MATERIAL PROVIDED section start

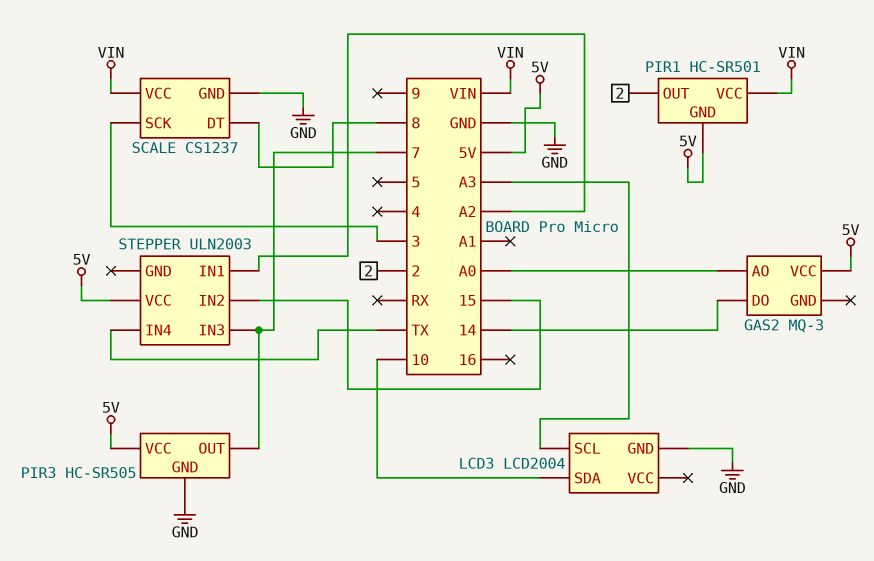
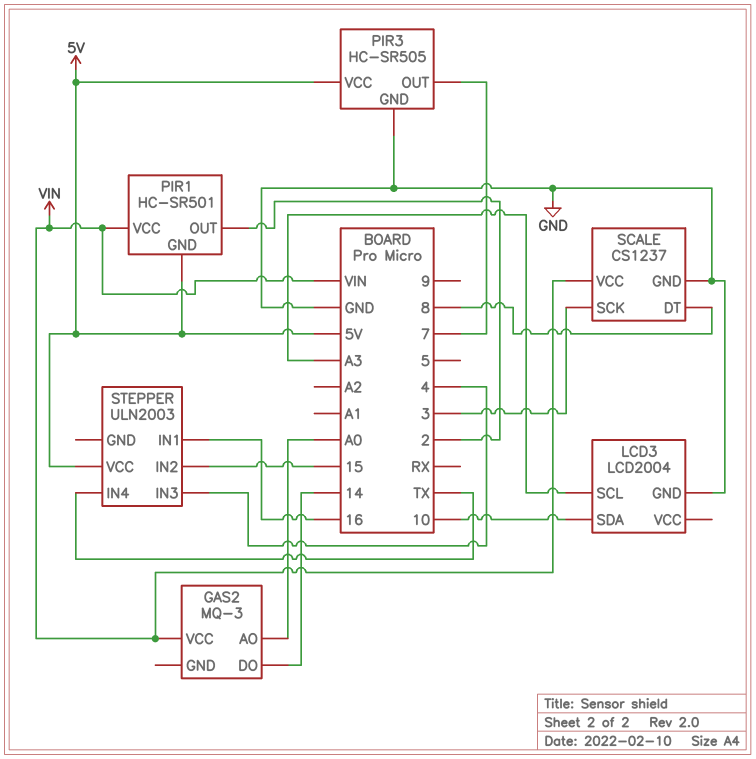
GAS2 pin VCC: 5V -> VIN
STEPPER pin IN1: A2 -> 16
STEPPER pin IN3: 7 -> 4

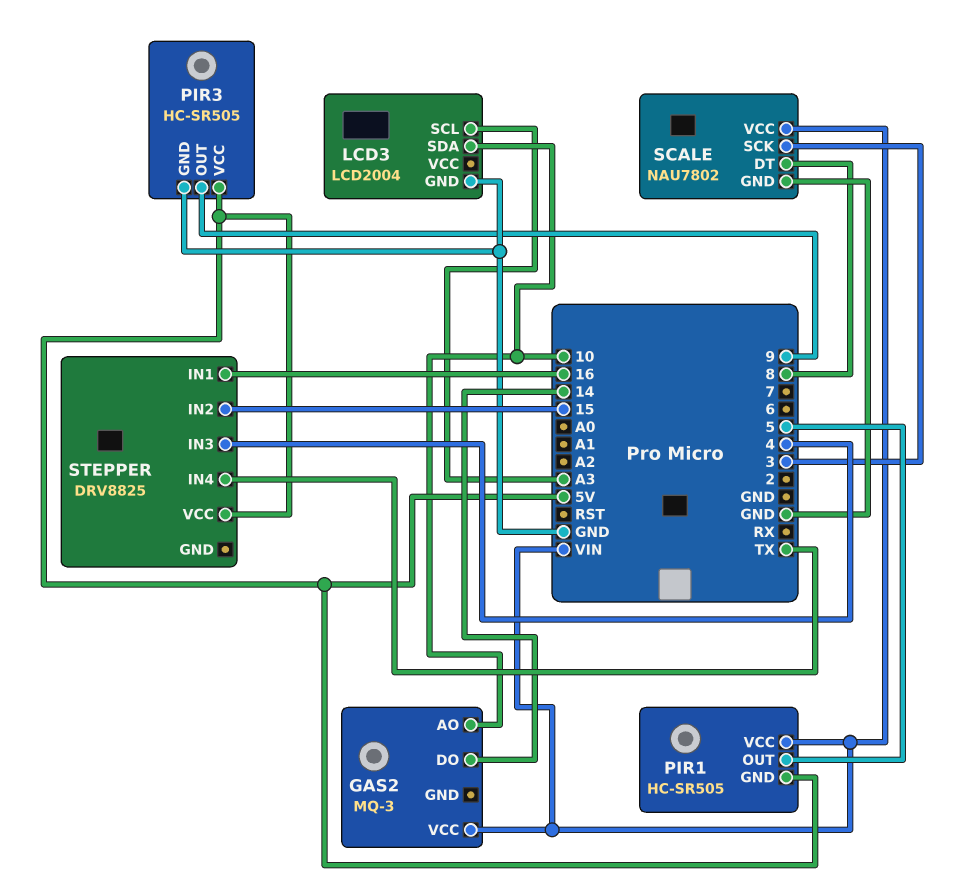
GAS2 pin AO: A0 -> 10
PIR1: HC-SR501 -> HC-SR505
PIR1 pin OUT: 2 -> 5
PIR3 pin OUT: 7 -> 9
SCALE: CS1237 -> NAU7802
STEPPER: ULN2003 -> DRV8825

MATERIAL PROVIDED section end

§ ASSIGNMENT: Every line of the data above is to be set down exactly; the pictures are not.

§ ANSWER TO THIS TASK:
GAS2 pin VCC: 5V -> VIN
STEPPER pin IN1: A2 -> 16
STEPPER pin IN3: 7 -> 4

GAS2 pin AO: A0 -> 10
PIR1: HC-SR501 -> HC-SR505
PIR1 pin OUT: 2 -> 5
PIR3 pin OUT: 7 -> 9
SCALE: CS1237 -> NAU7802
STEPPER: ULN2003 -> DRV8825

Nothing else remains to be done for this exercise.